#### [Problem to solve]
Give the rows below as a Markdown table with the columns Number and Row line, starting with the line containing "orange semicircle: moved 2 px up" and going on through the line containing "red star: rotated 30 degrees clockwise", both included. Number each line in order, skip blank lines, and leave the pictures out.

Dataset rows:

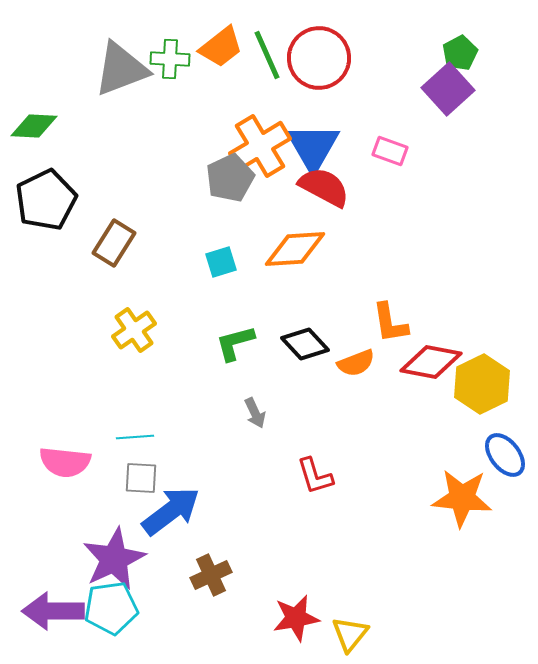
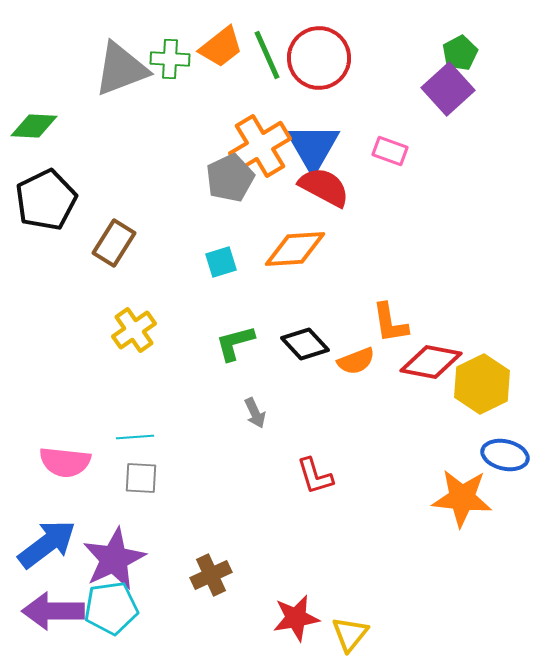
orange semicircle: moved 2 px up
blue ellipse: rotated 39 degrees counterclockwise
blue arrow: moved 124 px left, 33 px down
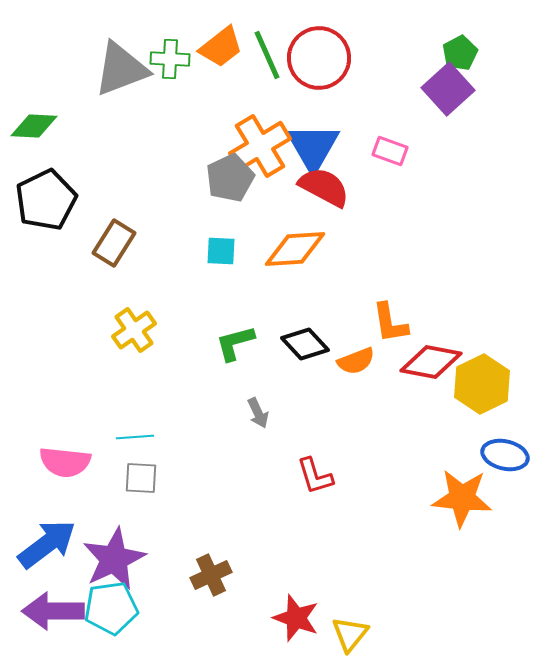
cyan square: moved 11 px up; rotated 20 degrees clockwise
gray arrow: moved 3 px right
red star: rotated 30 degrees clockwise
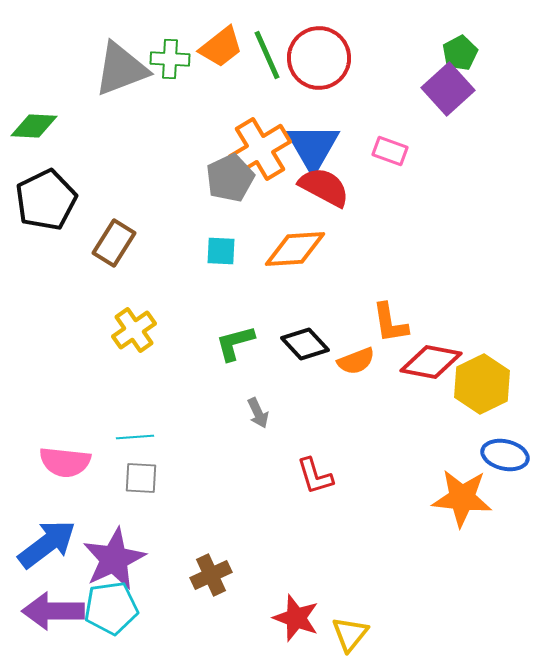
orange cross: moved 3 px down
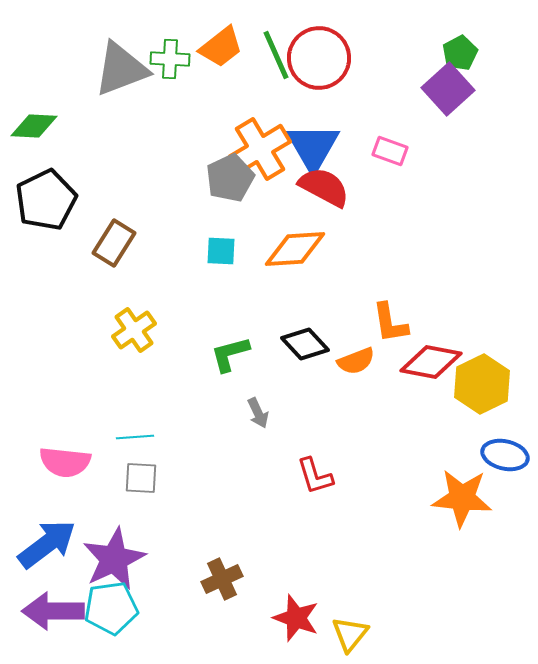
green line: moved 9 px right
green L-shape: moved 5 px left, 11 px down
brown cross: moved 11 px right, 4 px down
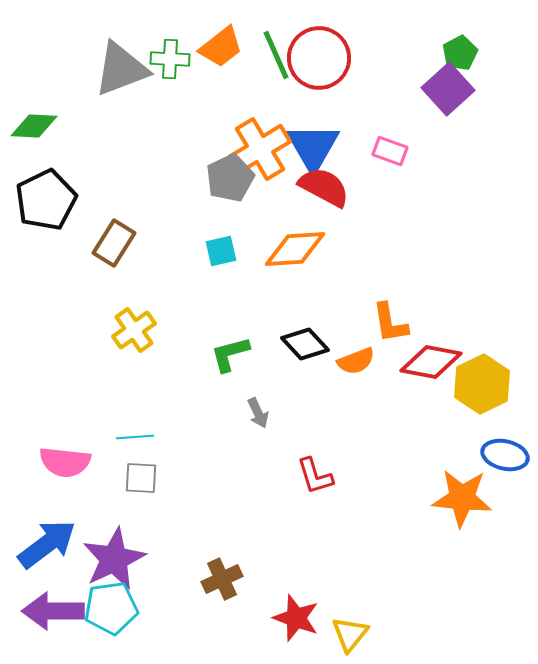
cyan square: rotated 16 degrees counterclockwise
* * *
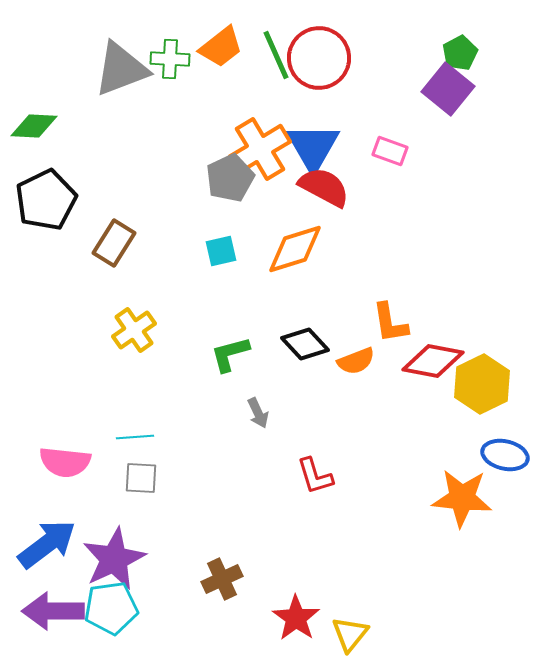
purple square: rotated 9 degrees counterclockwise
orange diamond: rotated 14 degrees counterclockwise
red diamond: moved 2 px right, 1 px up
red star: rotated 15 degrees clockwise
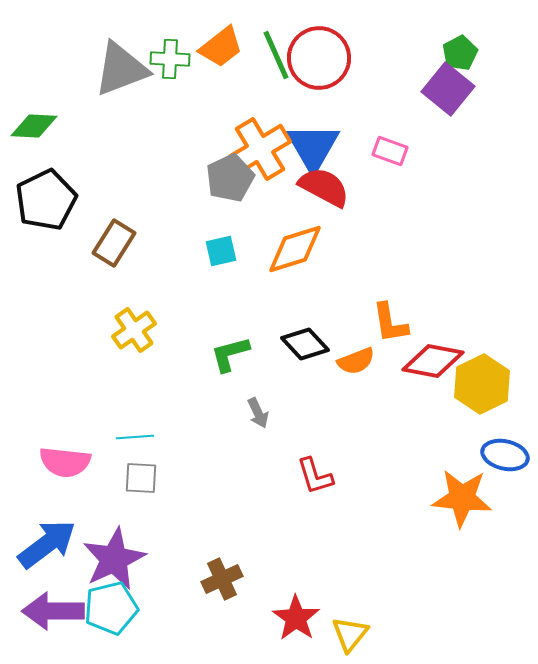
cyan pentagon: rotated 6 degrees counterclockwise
--
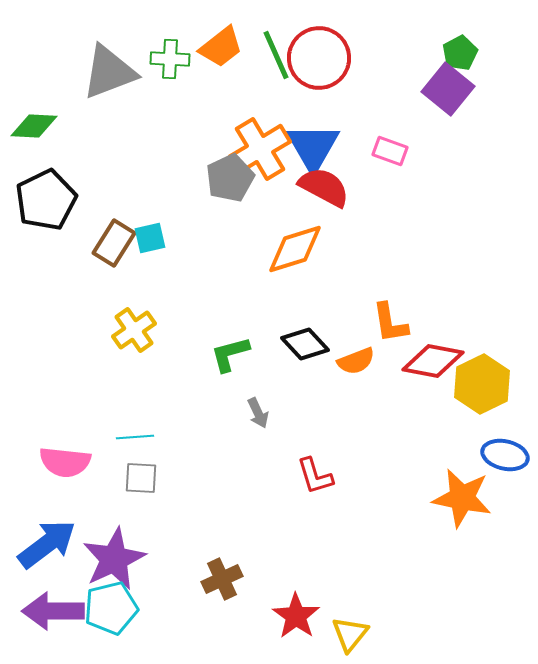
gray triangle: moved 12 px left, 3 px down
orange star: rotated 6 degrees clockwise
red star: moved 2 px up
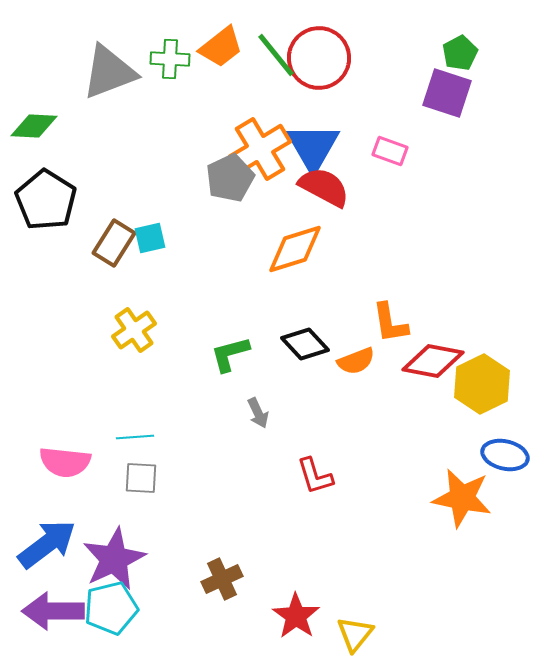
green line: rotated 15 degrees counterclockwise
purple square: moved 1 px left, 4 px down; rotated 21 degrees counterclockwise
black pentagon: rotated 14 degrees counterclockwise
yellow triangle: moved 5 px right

#### [Answer to this exercise]
| Number | Row line |
|---|---|
| 1 | orange semicircle: moved 2 px up |
| 2 | blue ellipse: rotated 39 degrees counterclockwise |
| 3 | blue arrow: moved 124 px left, 33 px down |
| 4 | cyan square: moved 11 px up; rotated 20 degrees clockwise |
| 5 | gray arrow: moved 3 px right |
| 6 | red star: rotated 30 degrees clockwise |